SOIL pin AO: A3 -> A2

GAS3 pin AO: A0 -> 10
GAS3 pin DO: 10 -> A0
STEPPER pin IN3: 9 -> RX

...

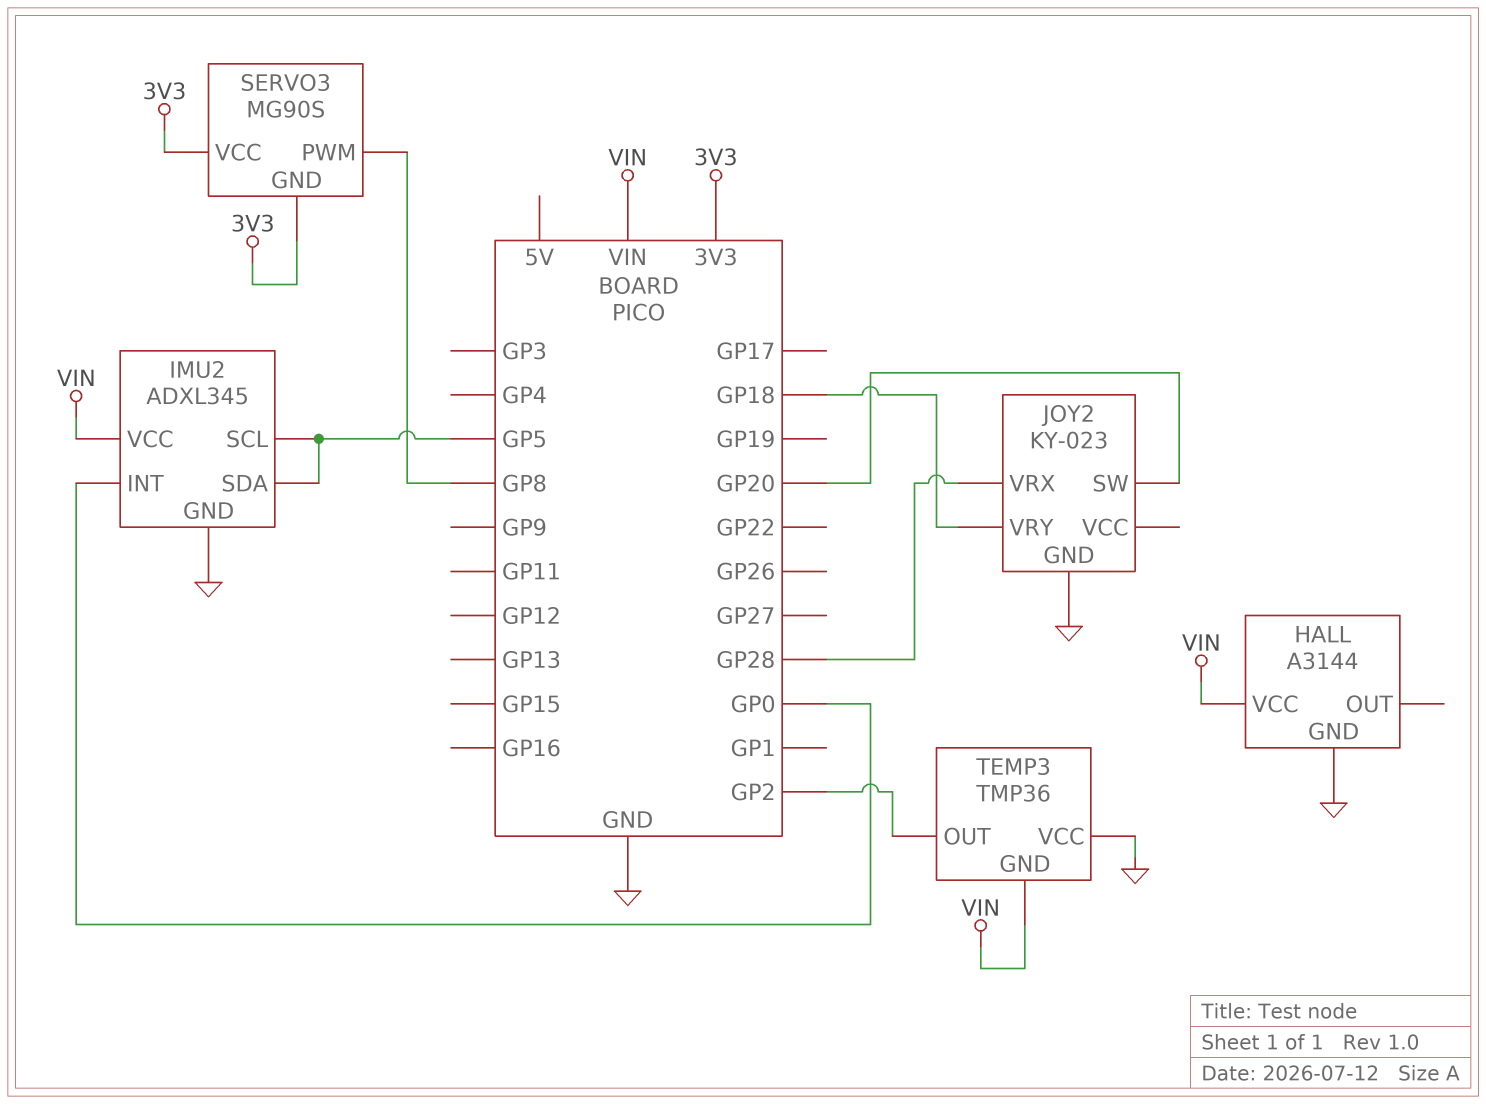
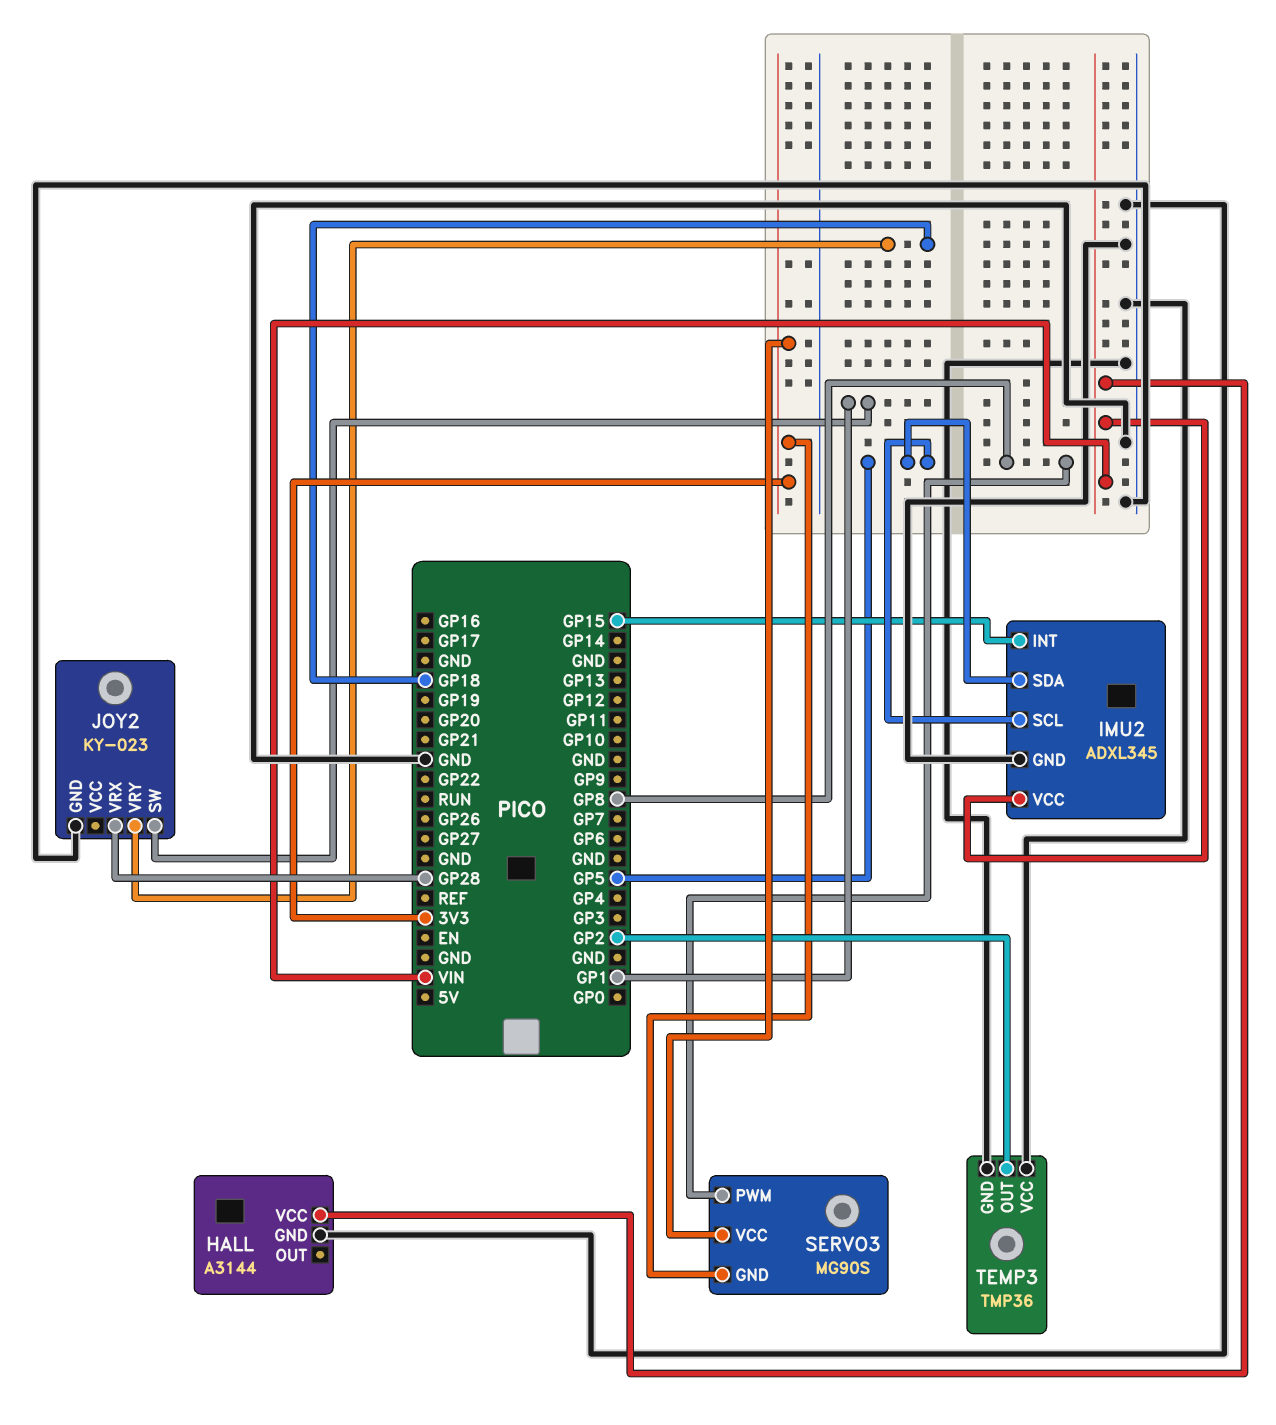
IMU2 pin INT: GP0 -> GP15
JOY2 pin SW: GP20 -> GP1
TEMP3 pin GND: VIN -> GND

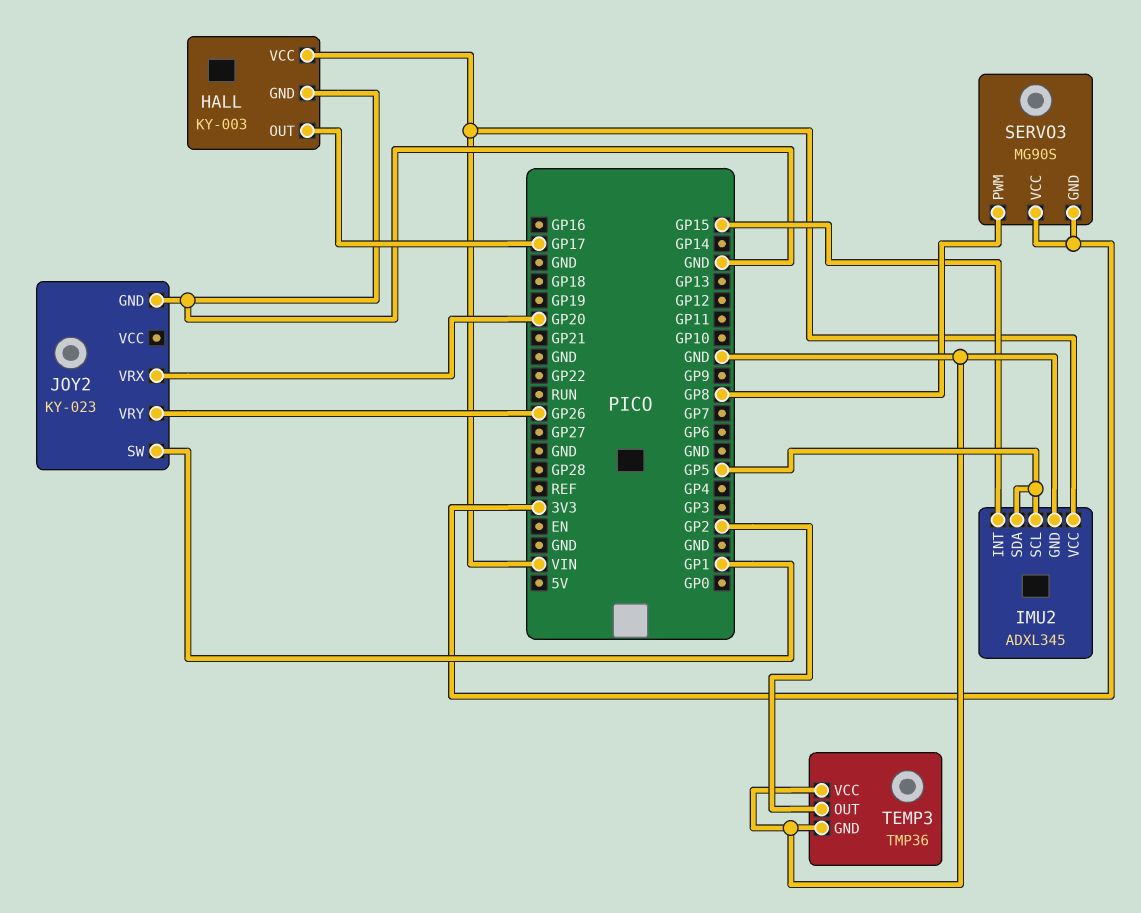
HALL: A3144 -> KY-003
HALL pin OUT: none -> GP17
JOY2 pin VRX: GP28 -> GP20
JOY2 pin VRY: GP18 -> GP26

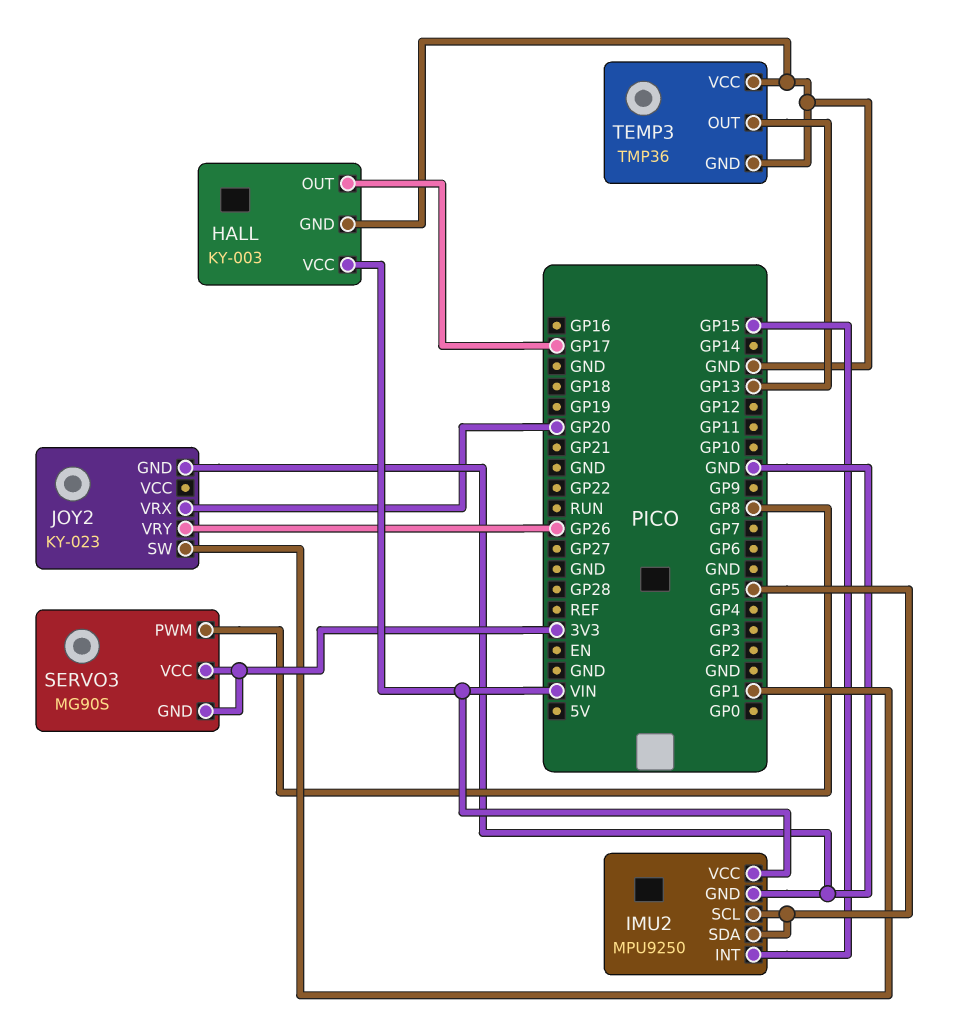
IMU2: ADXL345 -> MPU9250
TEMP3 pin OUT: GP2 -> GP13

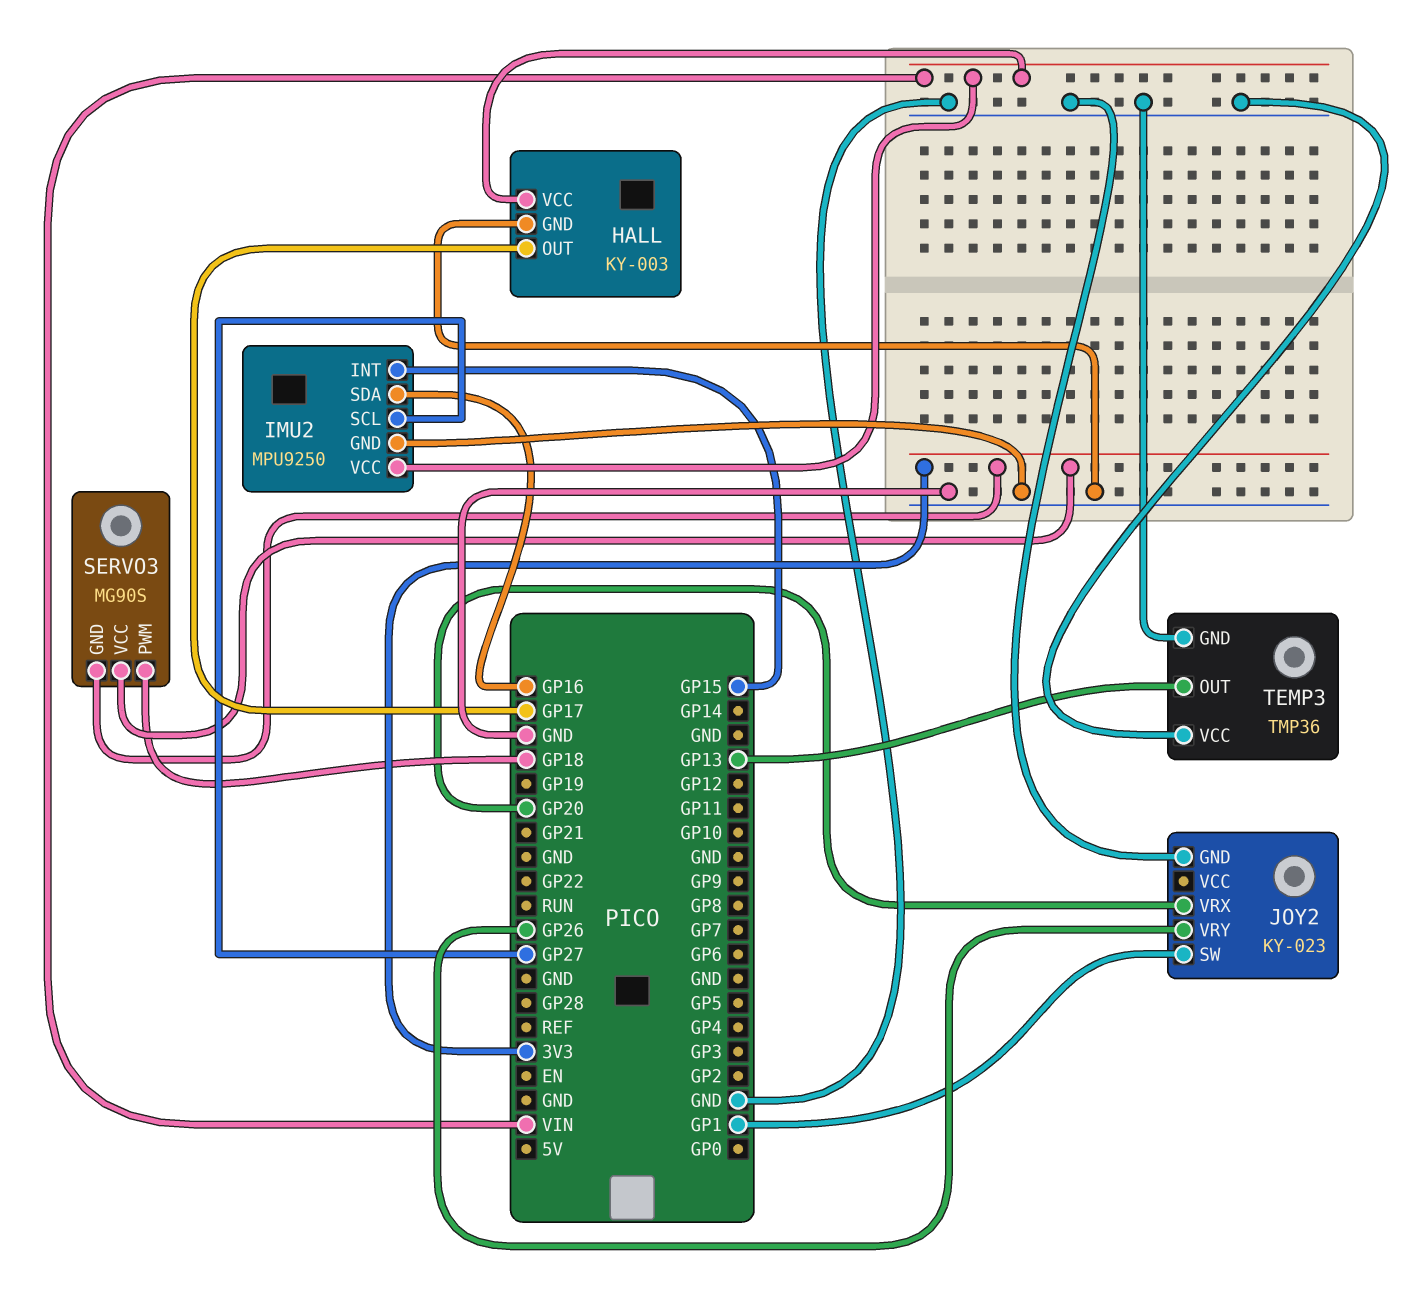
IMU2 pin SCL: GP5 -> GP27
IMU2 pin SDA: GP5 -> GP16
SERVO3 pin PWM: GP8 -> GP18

*Goal of the exercise*
From the entries, copy out each line containing the word "HALL".

*Exercise answer*
HALL: A3144 -> KY-003
HALL pin OUT: none -> GP17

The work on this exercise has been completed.